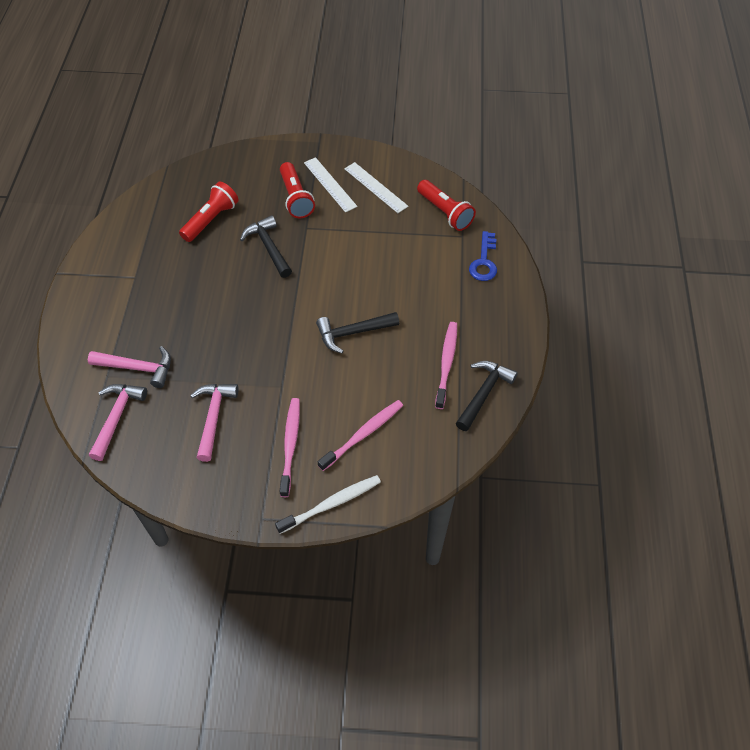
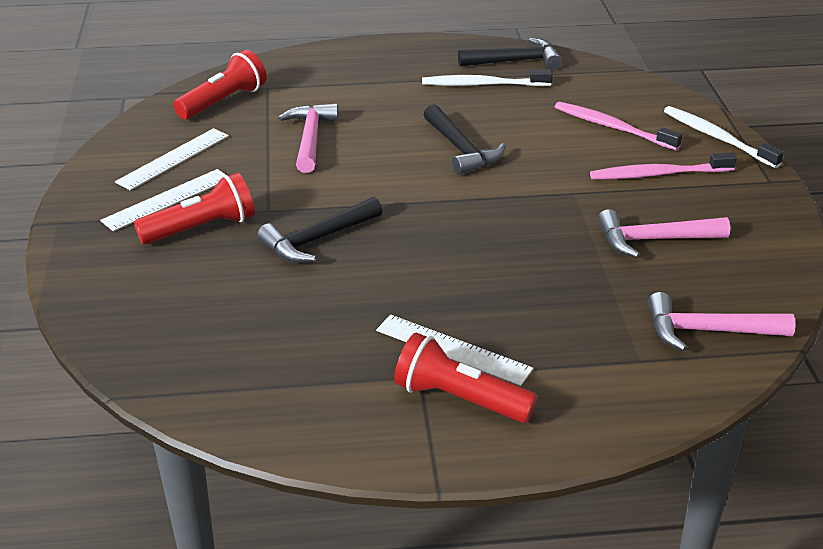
camera: 100 degrees left, 20 degrees down
(137, 368) = (608, 329): pink hammer -> pink hammer (310, 138)
(149, 294) = (453, 349): none -> white ruler
(211, 220) = (262, 311): red flashlight -> red flashlight (459, 399)
(446, 363) = (482, 84): pink toothbrush -> white toothbrush
(483, 393) = (515, 61): black hammer -> black hammer turned 150 degrees clockwise
(484, 261) = (310, 71): blue key -> none

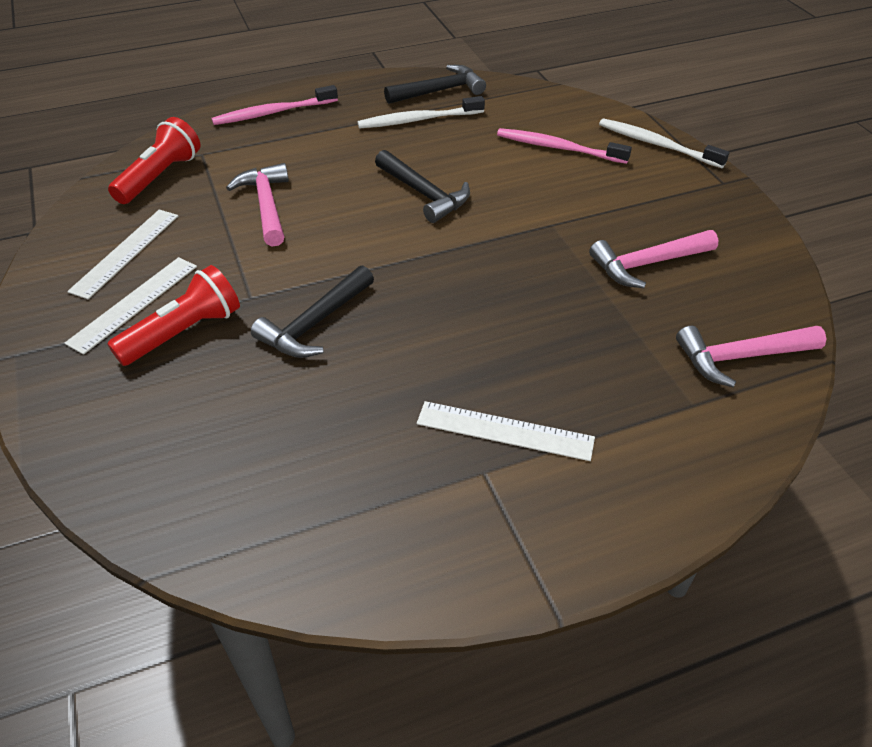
camera: 15 degrees left, 10 degrees up
(459, 399) = (535, 492): red flashlight -> none
(658, 174) = (620, 191): pink toothbrush -> pink toothbrush (272, 113)

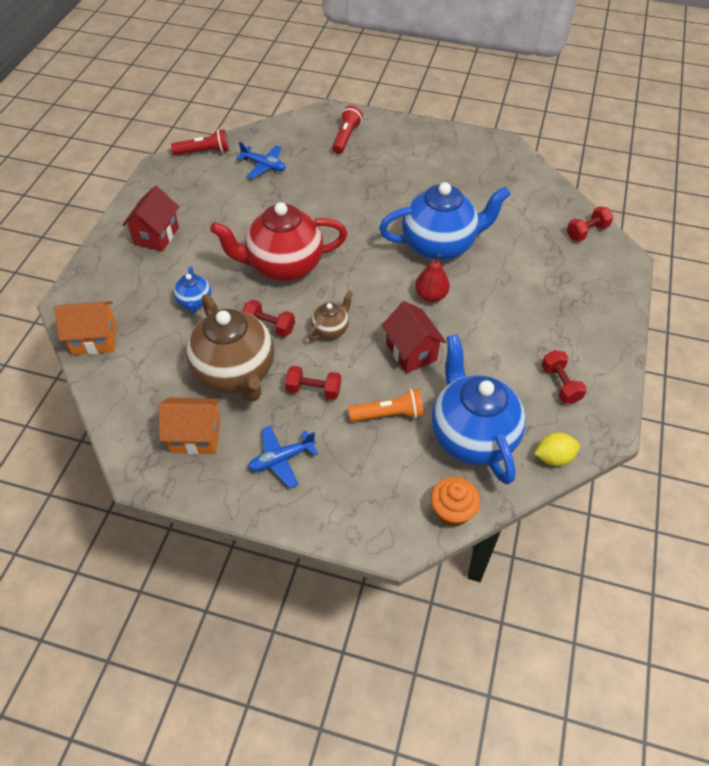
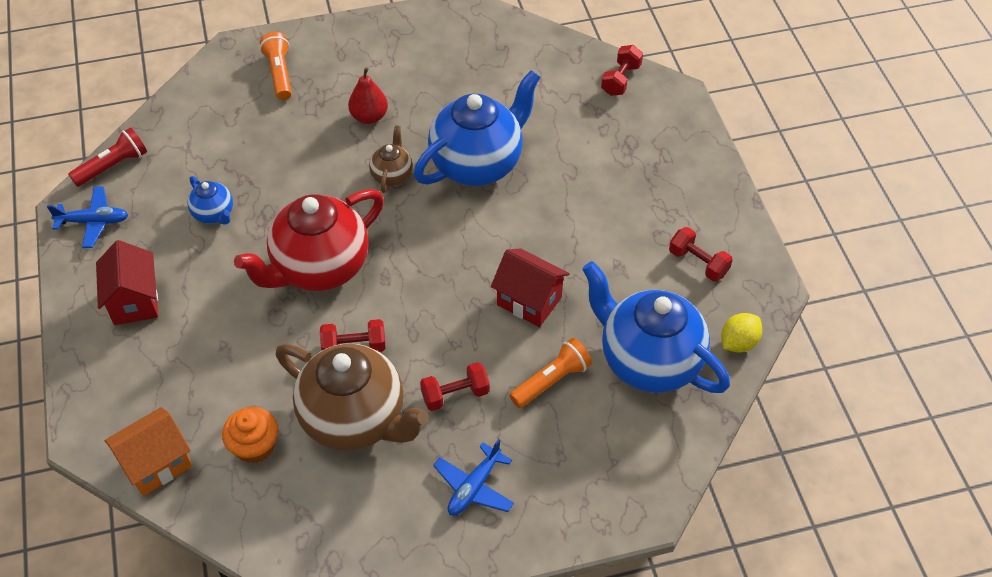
camera: 30 degrees left, 0 degrees up
(194, 302) = (245, 360): blue teapot -> blue teapot (214, 214)
(196, 437) = (363, 512): orange house -> none
(264, 166) = (204, 152): blue plane -> blue plane (93, 222)
(330, 329) = (426, 317): brown teapot -> brown teapot (392, 175)
(346, 137) = (279, 74): red flashlight -> orange flashlight
(431, 296) = (507, 227): red pear -> red pear (369, 117)
(452, 511) = (679, 447): orange cupcake -> orange cupcake (255, 446)

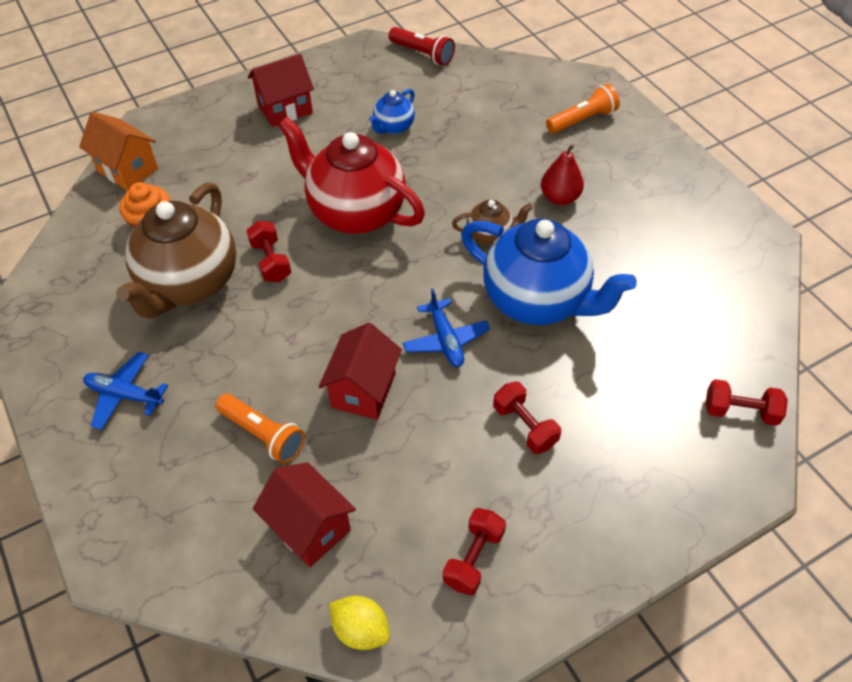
camera: 75 degrees right, 0 degrees up
(93, 222) = (359, 62): blue plane -> blue plane (445, 340)
(455, 394) = (230, 353): red dumbbell -> red dumbbell (524, 426)
(648, 361) = (310, 528): blue teapot -> red house

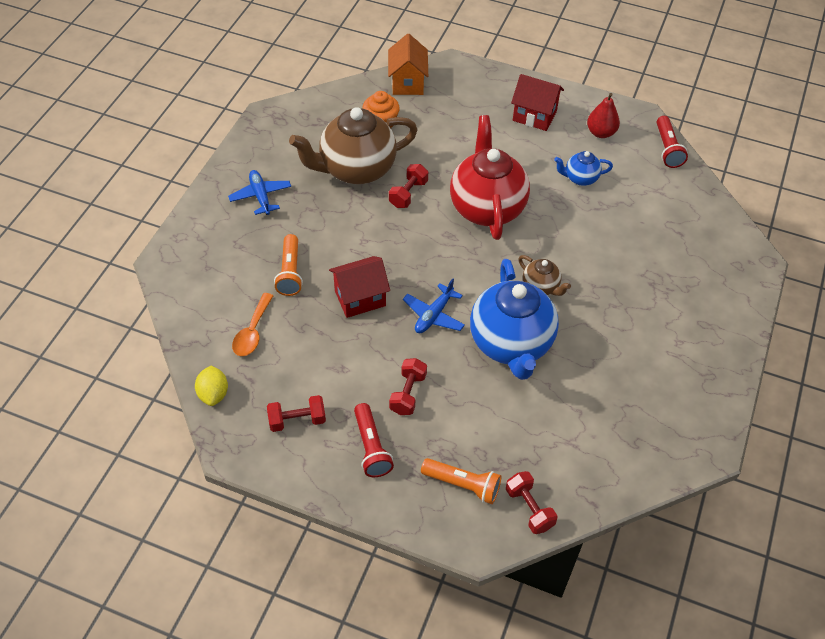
camera: 50 degrees right, 0 degrees up
(310, 528) = (252, 332): red house -> orange spoon
(559, 198) = (615, 305): red pear -> red pear (601, 133)
(566, 505) = (371, 447): none -> red flashlight
(582, 120) = (706, 275): orange flashlight -> orange flashlight (462, 485)

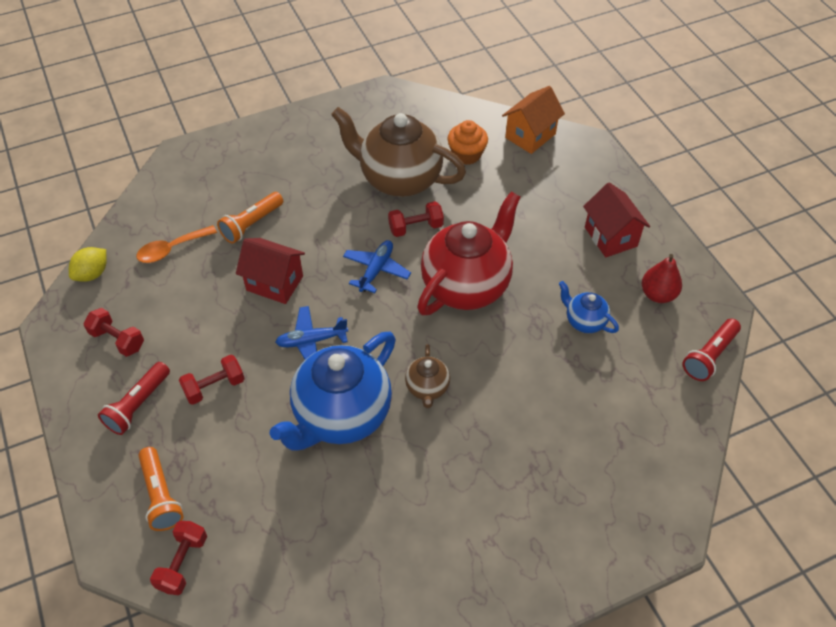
camera: 45 degrees right, 0 degrees up
(261, 196) = (303, 151): blue plane -> blue plane (376, 270)

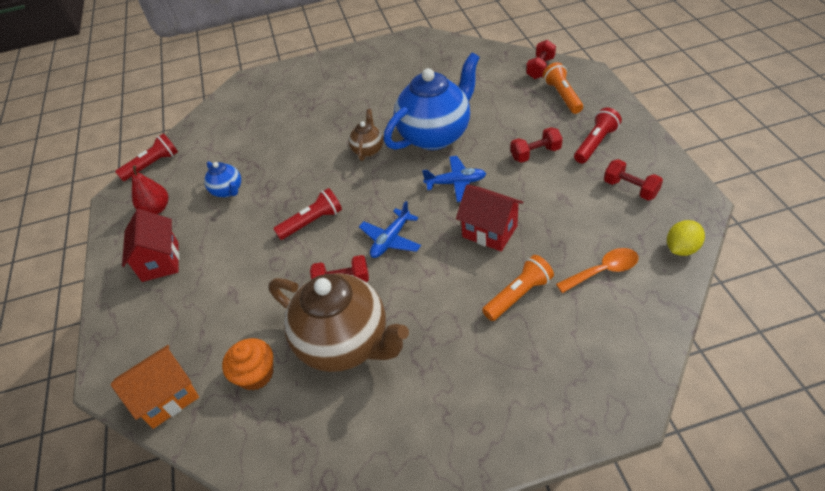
camera: 165 degrees left, 5 degrees down
(466, 286) = (312, 222): red teapot -> red flashlight

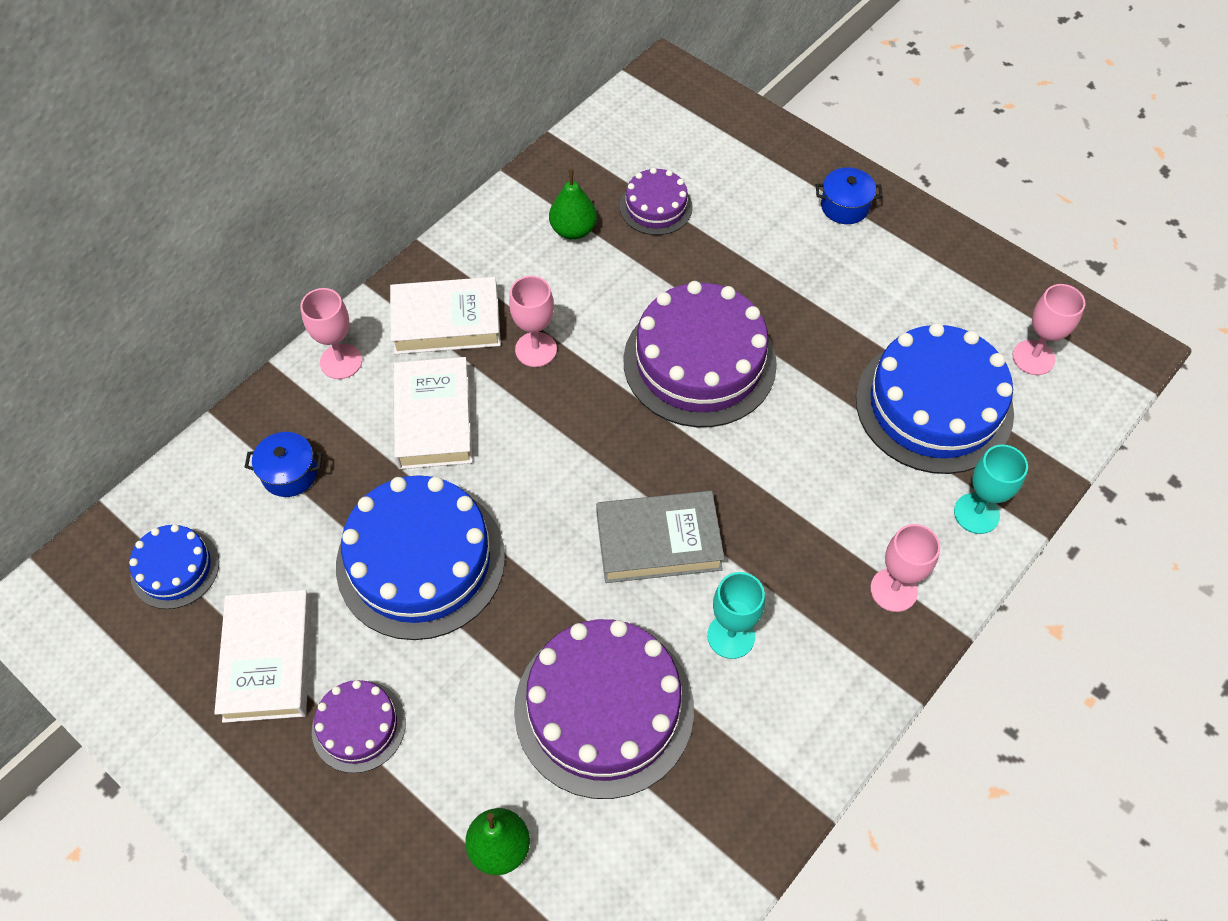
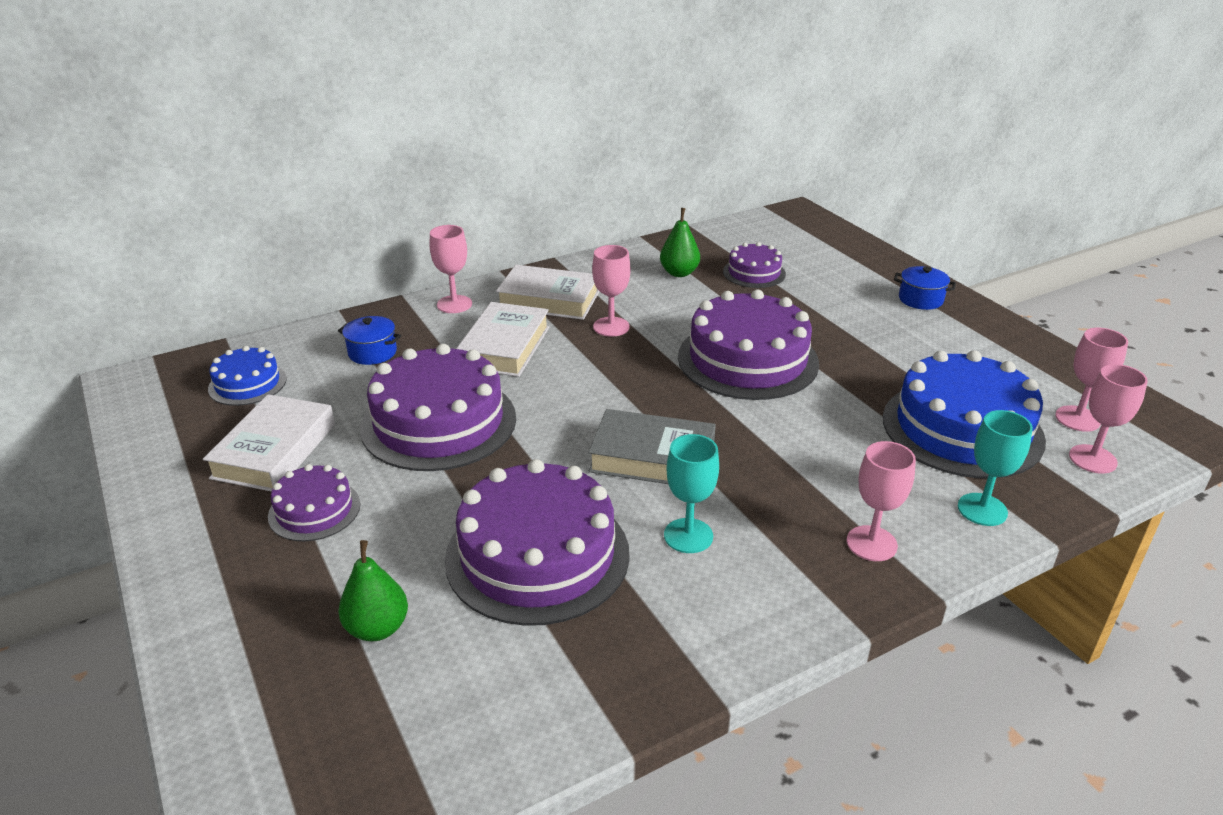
camera: 20 degrees right, 25 degrees down
(421, 560) = (439, 422): blue cake -> purple cake
(1056, 412) = (1092, 459): none -> pink goblet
──────────
Look over the material and return every line where the word "white" is found.

Final answer:
(149, 294) = (453, 349): none -> white ruler
(446, 363) = (482, 84): pink toothbrush -> white toothbrush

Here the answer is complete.